[Entries provided — start]

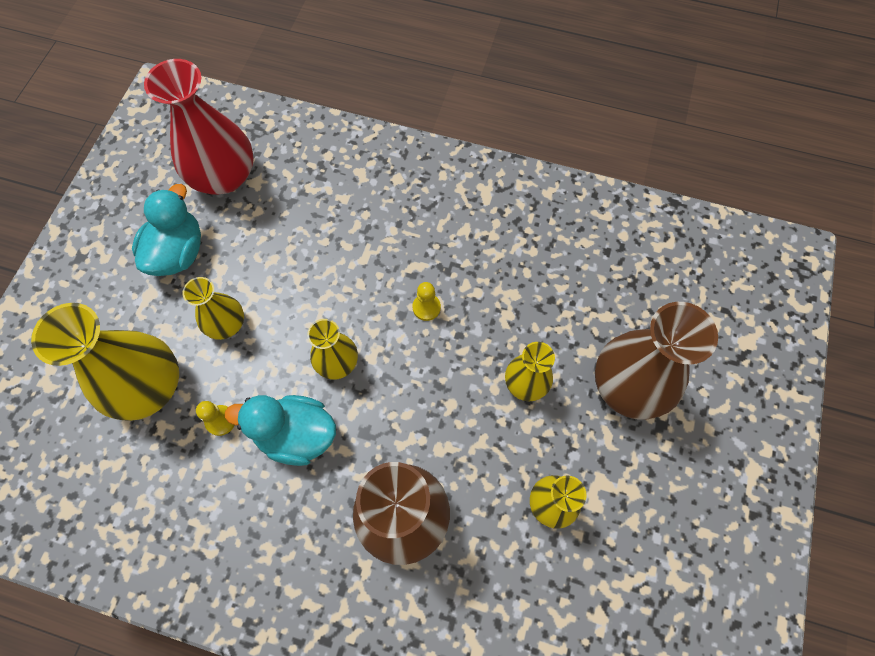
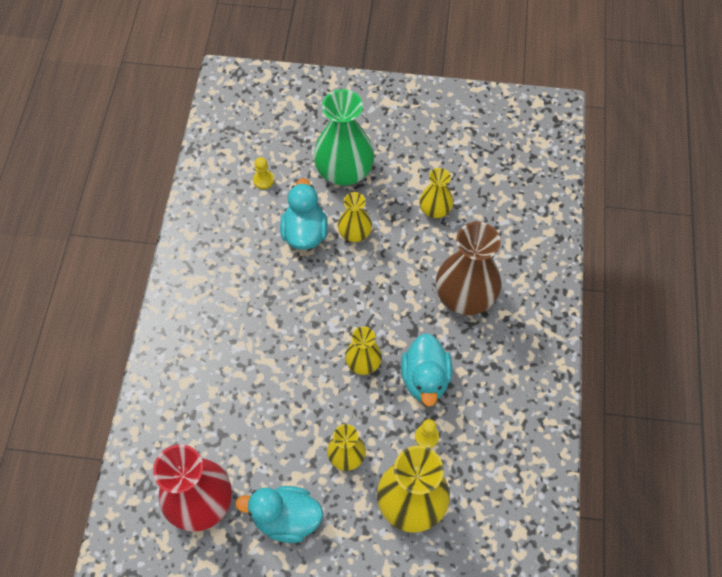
camera: 100 degrees left, 5 degrees down
yellow pawn [412,282,441,321] -> yellow pawn moved to [253,157,274,189]
brown vase [595,302,718,420] -> green vase [314,89,374,186]
none -> turquoise duck [280,178,328,250]

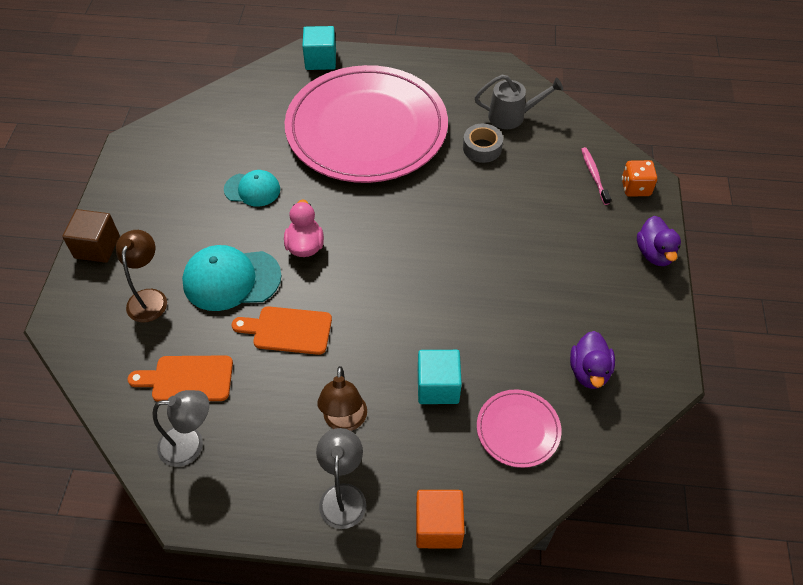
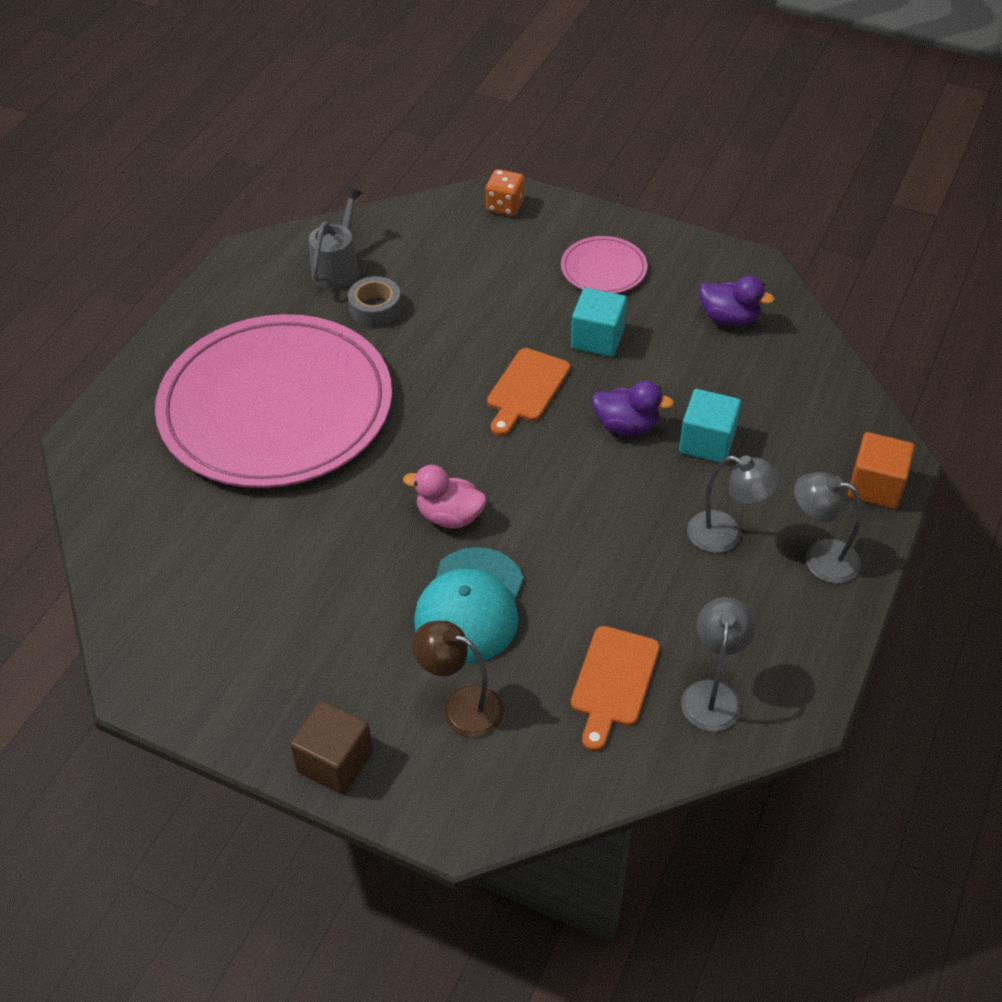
camera: 70 degrees left, 5 degrees down
turquoise cap [224,170,280,207] -> none
orange cutting board [232,306,332,355] -> orange cutting board moved to [487,348,571,436]
turquoise cube [302,26,336,70] -> turquoise cube moved to [571,288,627,357]
brown lamp [317,366,367,431] -> grey lamp [687,455,781,553]
pink plate [477,389,562,468] -> pink plate moved to [561,236,647,294]
pink toothbrush [581,147,611,205] -> none
purple duck [637,216,681,266] -> purple duck moved to [592,381,674,435]

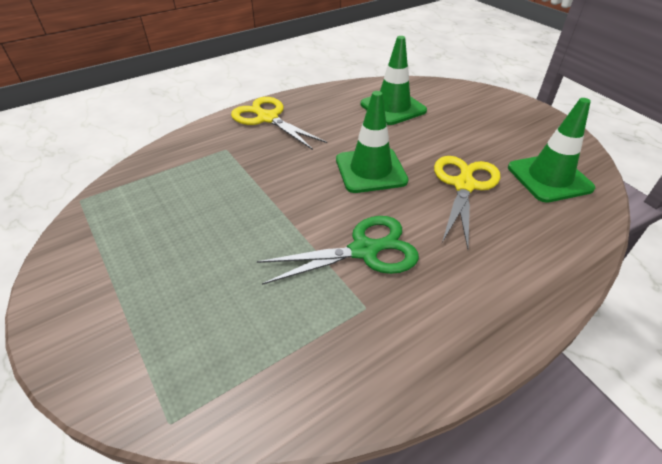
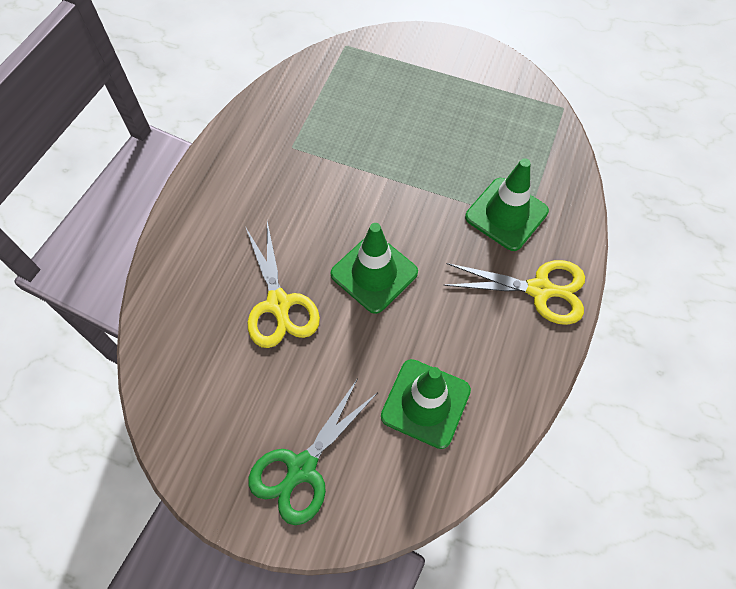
camera: 145 degrees right, 20 degrees up
green scissors [256,216,419,285] -> green scissors moved to [248,378,378,525]
green traffic cone [508,98,595,203] -> green traffic cone moved to [465,158,549,251]

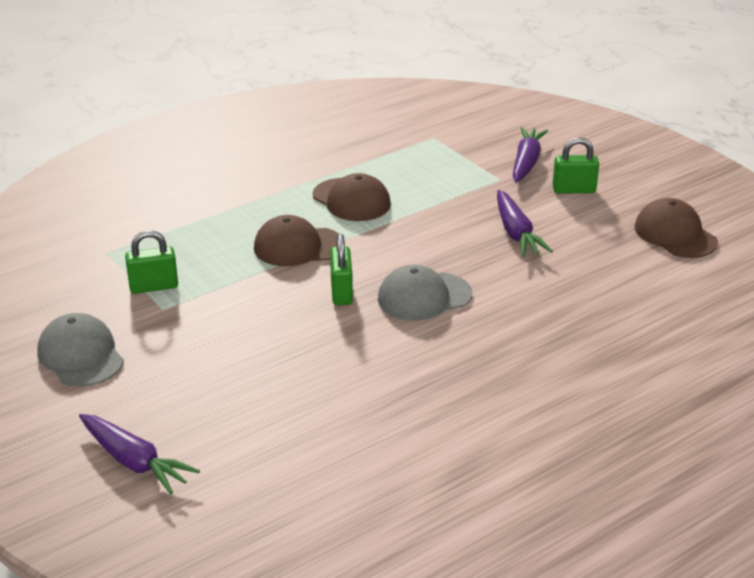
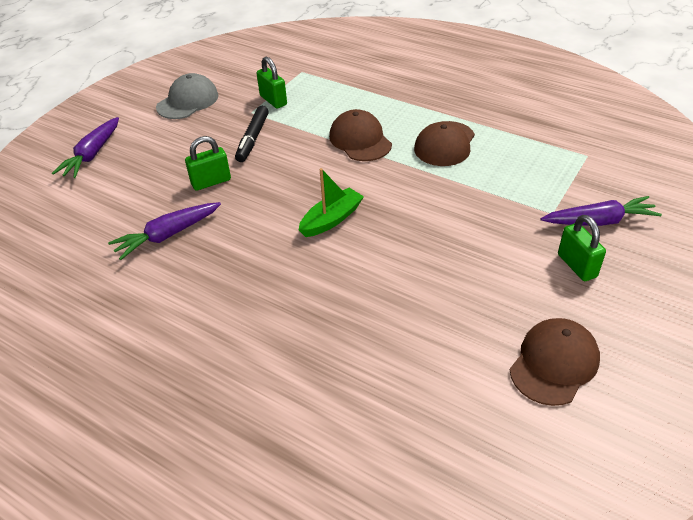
camera: 70 degrees right, 10 degrees up
green padlock [330,234,353,305] -> green padlock moved to [185,136,231,190]
grey cap [378,265,472,321] -> green boat [299,168,364,237]
purple carrot [497,190,553,257] -> purple carrot moved to [108,202,221,260]
none -> black marker [235,106,269,162]

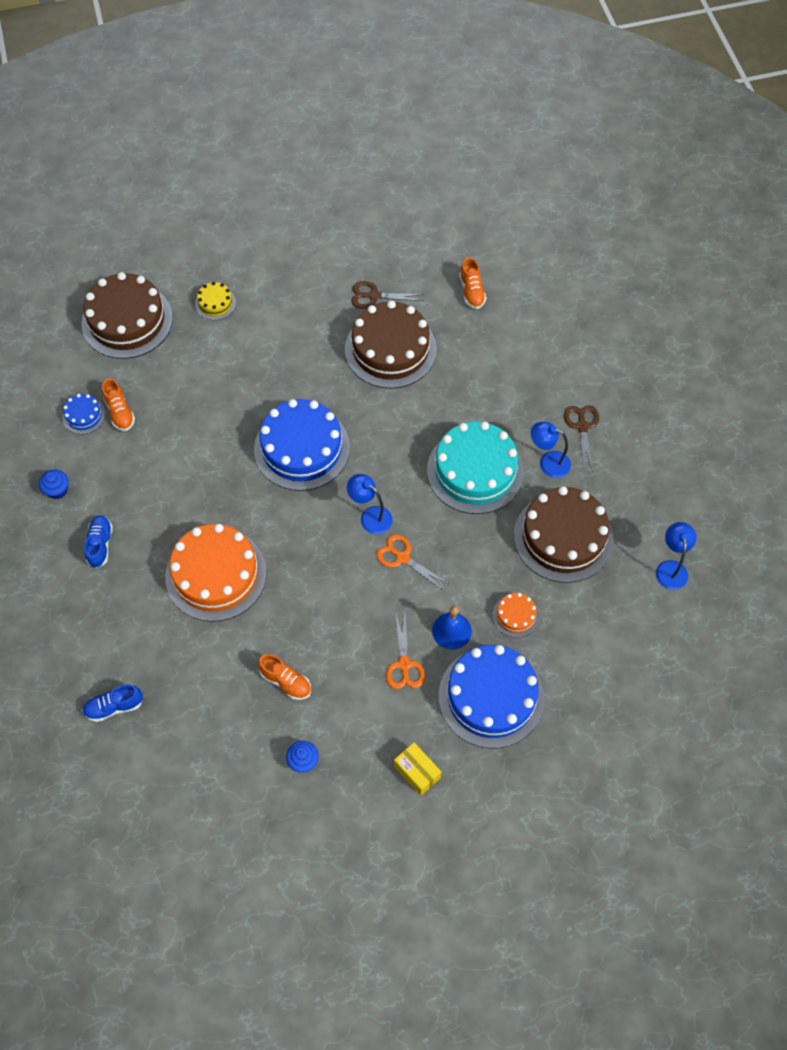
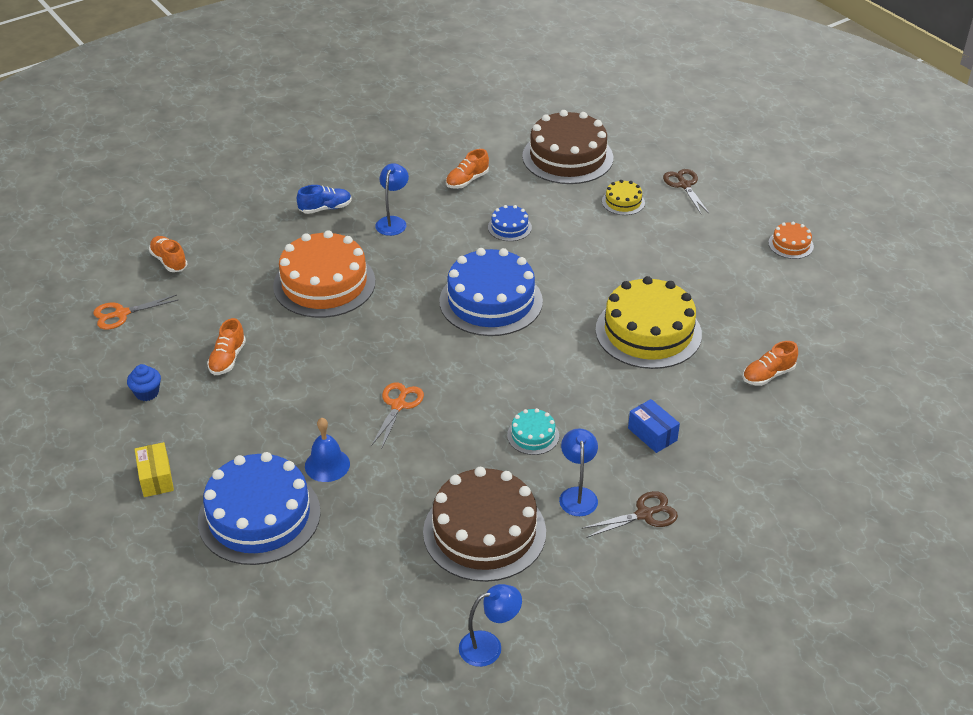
camera: 70 degrees right, 20 degrees down
blue cupcake [39,469,69,499] -> none
blue cake [62,394,106,434] -> blue cake moved to [488,205,532,241]
blue shoe [82,684,143,722] -> orange shoe [149,236,188,272]
brown cake [345,300,437,389] -> yellow cake [595,276,702,369]
blue lamp [347,474,392,534] -> blue lamp moved to [375,163,409,236]
brown scissors [351,281,424,309] -> brown scissors moved to [663,169,710,214]
orange scissors [386,614,425,689] -> orange scissors moved to [93,295,178,329]
yellow box [394,742,441,796] -> yellow box turned 45 degrees counterclockwise [135,442,174,497]
turquoise cake [427,421,524,514] -> turquoise cake [507,408,559,455], size x0.45
orange cake [493,593,539,638] -> orange cake moved to [768,221,814,259]
none -> blue box [628,399,680,453]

[Entries provided — finish]

## What the exercise asks
List, from the entries above, every line in which the word "grey" shows up.

## Solution below
brown lamp [317,366,367,431] -> grey lamp [687,455,781,553]
grey cap [378,265,472,321] -> green boat [299,168,364,237]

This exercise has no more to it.